## TASK TO CARRY OUT
Drop the images. Copy every line below character for character.

## DATASET CONTENT
---------------
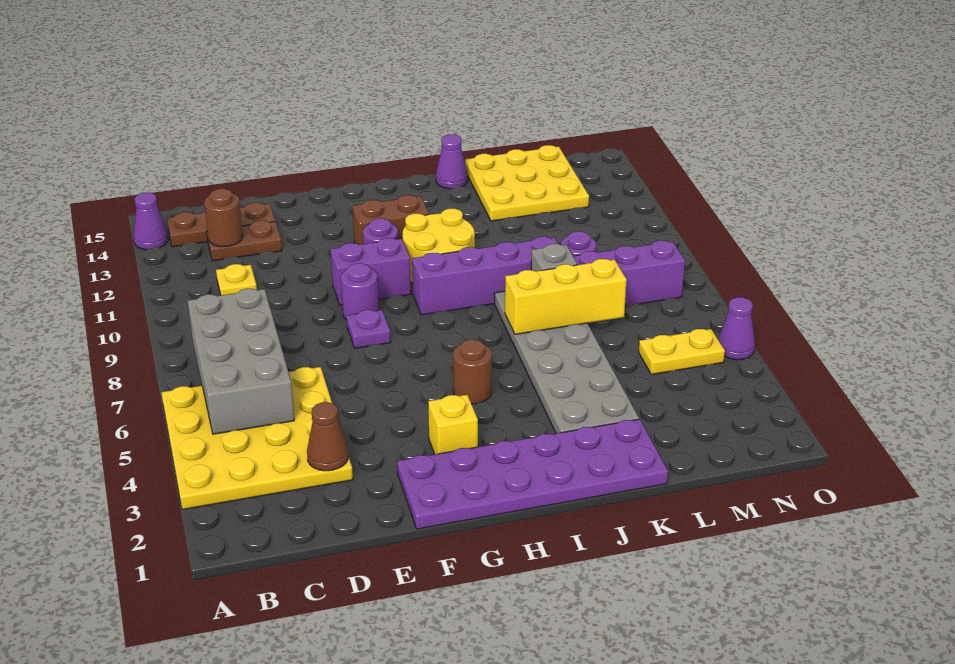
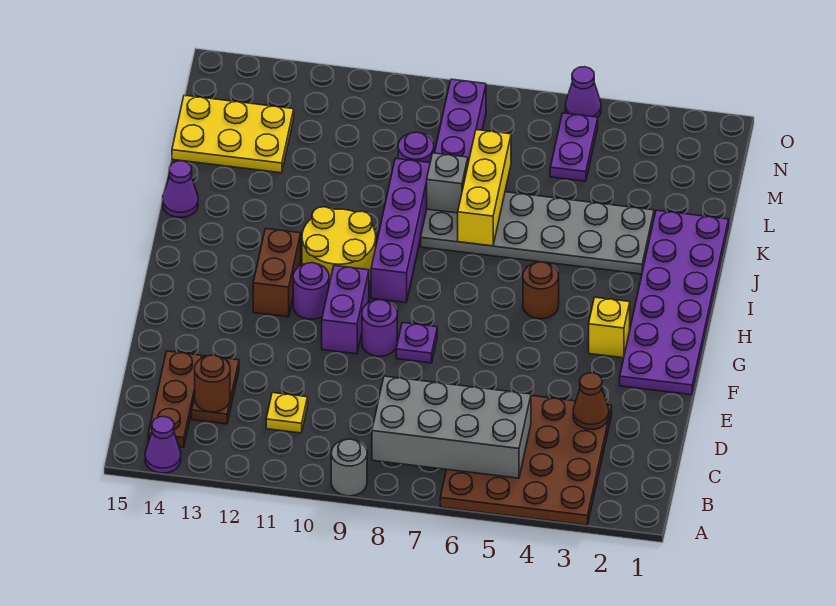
yellow plate A3:D6 level 1 -> brown plate A3:D6 level 1
none -> grey round brick A9 level 1
yellow plate K13:M15 level 1 -> yellow plate L13:M15 level 1
yellow plate M5:N5 level 1 -> purple plate M5:N5 level 1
---------------
## YOUR SOLUTION
yellow plate A3:D6 level 1 -> brown plate A3:D6 level 1
none -> grey round brick A9 level 1
yellow plate K13:M15 level 1 -> yellow plate L13:M15 level 1
yellow plate M5:N5 level 1 -> purple plate M5:N5 level 1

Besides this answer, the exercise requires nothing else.